[Stored records]
---

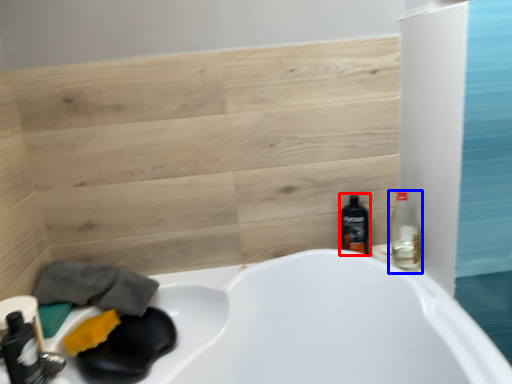
Question: Which object is closer to the camera taking this photo, bottle (highlighted by a red box) or bottle (highlighted by a blue box)?

Choices:
 (A) bottle
 (B) bottle

Answer: (B)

---

What the task asks
Lay out the lines of the records above as a numbered list, skipping any blank lines and leaving out the pictures.

Response
1. Question: Which object is closer to the camera taking this photo, bottle (highlighted by a red box) or bottle (highlighted by a blue box)?
2. Choices:
3.  (A) bottle
4.  (B) bottle
5. Answer: (B)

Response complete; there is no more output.